▸ Required action
Exactly as written, output each of the lines below, with no images.

▸ Data for this task
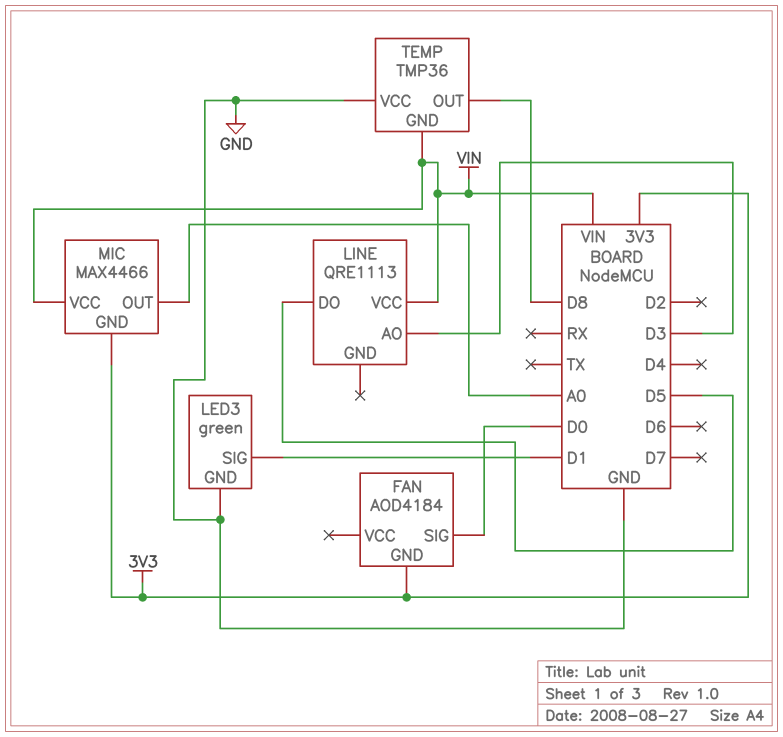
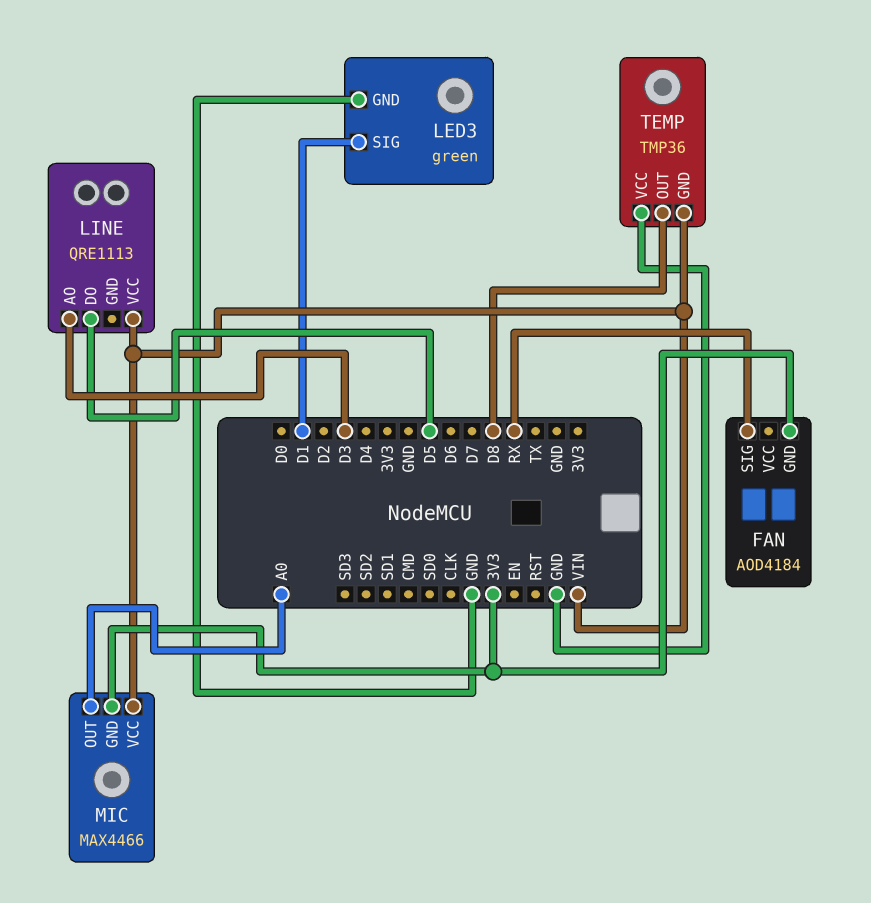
FAN pin SIG: D0 -> RX

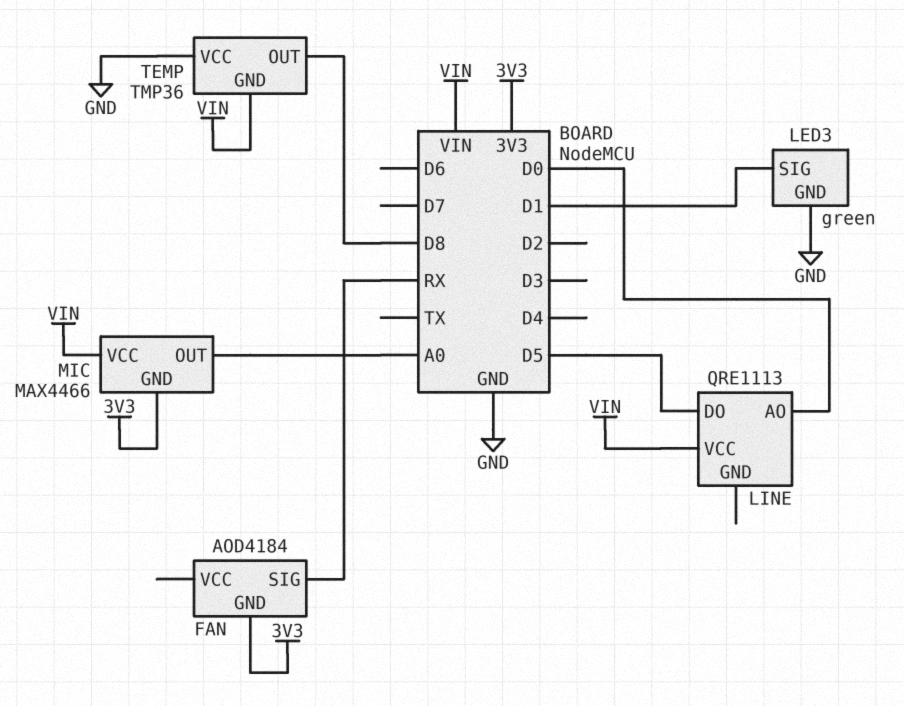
LINE pin AO: D3 -> D0

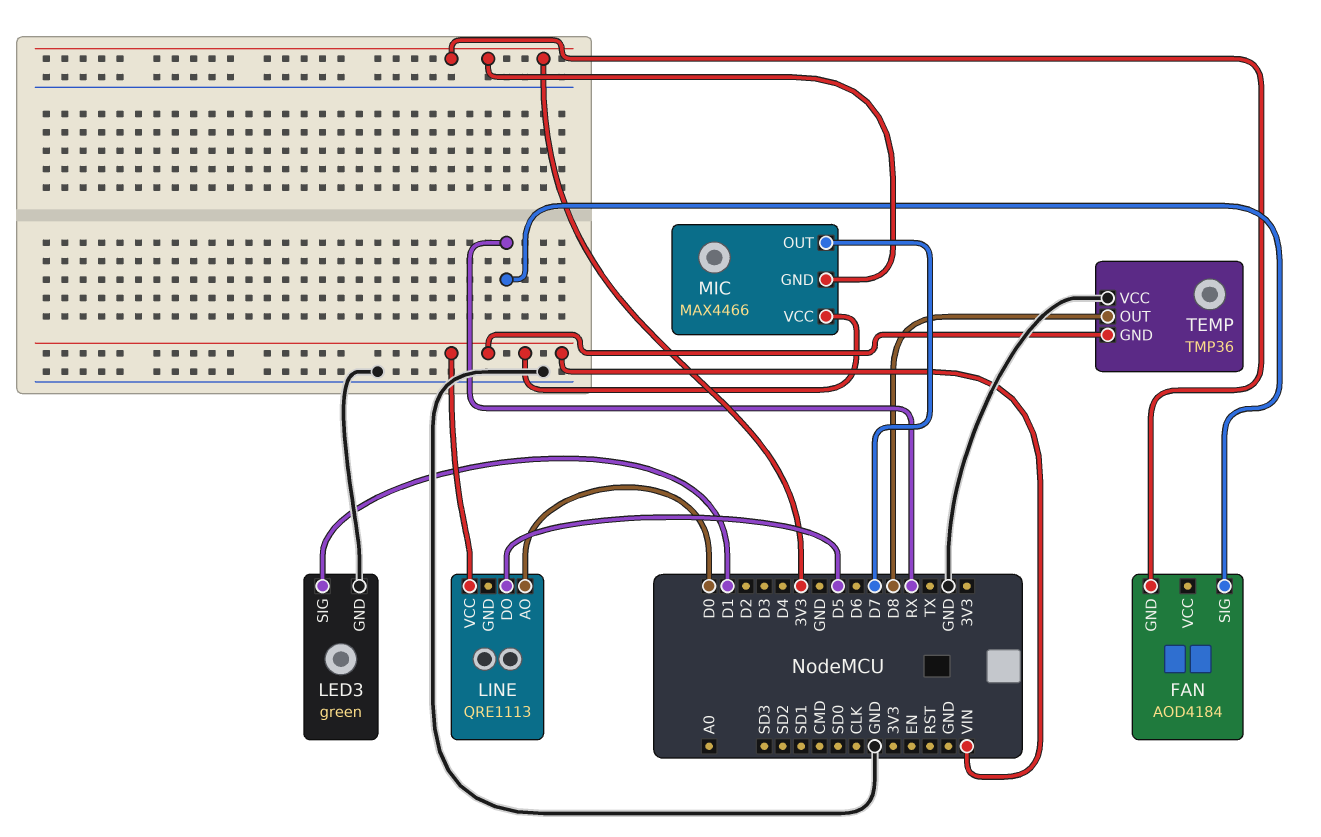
MIC pin OUT: A0 -> D7

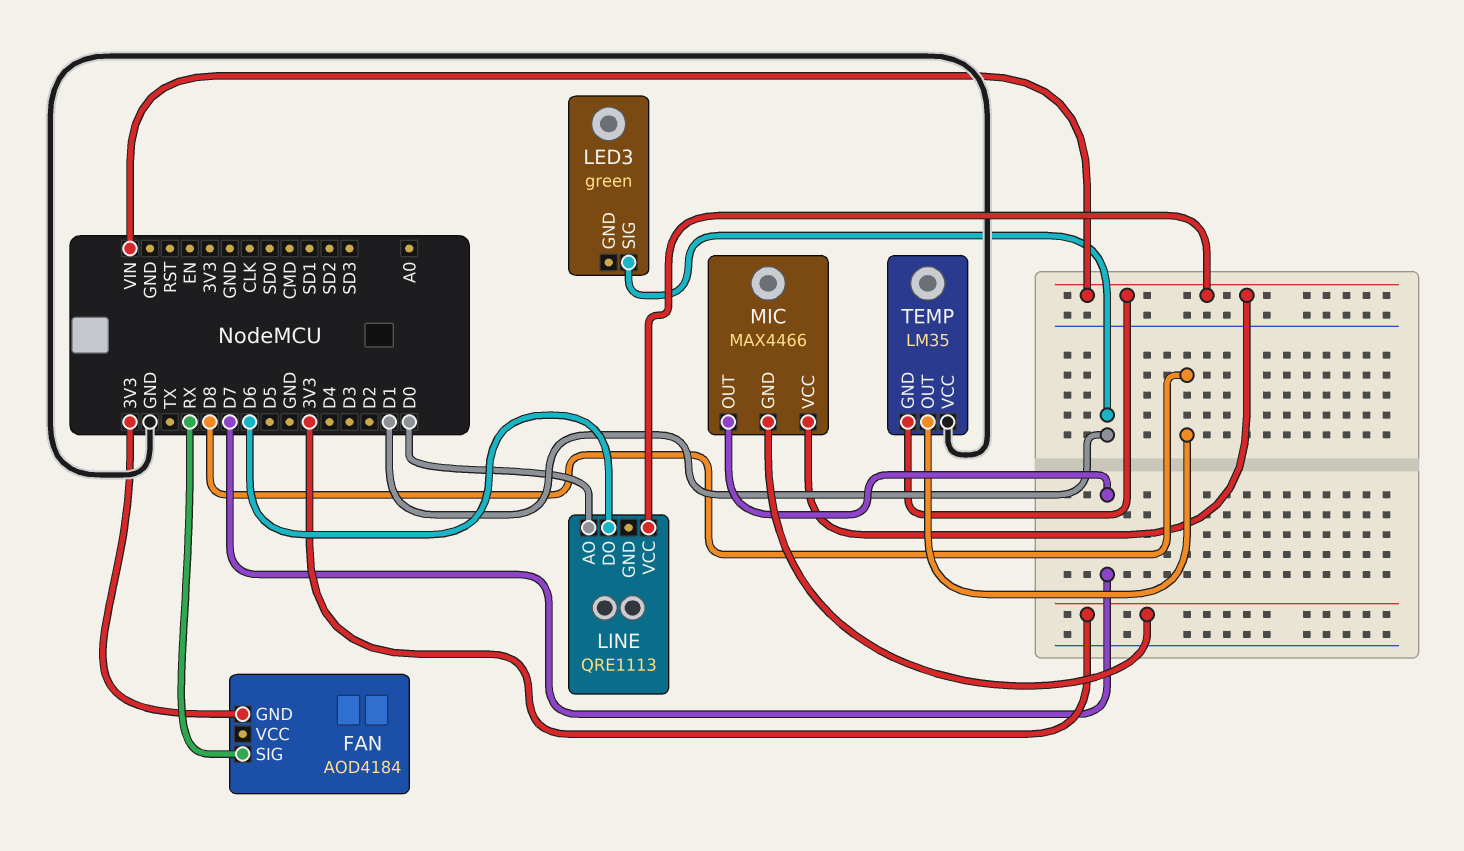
LED3 pin GND: GND -> none
LINE pin DO: D5 -> D6
TEMP: TMP36 -> LM35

▸ Task answer
FAN pin SIG: D0 -> RX

LINE pin AO: D3 -> D0

MIC pin OUT: A0 -> D7

LED3 pin GND: GND -> none
LINE pin DO: D5 -> D6
TEMP: TMP36 -> LM35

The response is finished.